Work to be completed = Please state how many lines of the records below contain the word "orange". Give the number and nothing else.

----- Information provided

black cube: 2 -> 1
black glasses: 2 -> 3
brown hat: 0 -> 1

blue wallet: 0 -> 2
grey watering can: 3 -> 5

----------
----- Information provided

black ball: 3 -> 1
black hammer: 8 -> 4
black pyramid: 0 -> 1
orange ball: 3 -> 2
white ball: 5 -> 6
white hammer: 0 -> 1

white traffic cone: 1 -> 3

----------
----- Information provided

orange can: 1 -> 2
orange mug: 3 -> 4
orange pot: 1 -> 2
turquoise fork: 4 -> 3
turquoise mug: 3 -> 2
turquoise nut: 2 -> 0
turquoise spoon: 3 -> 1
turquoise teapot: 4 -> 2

----------

Written reply = 4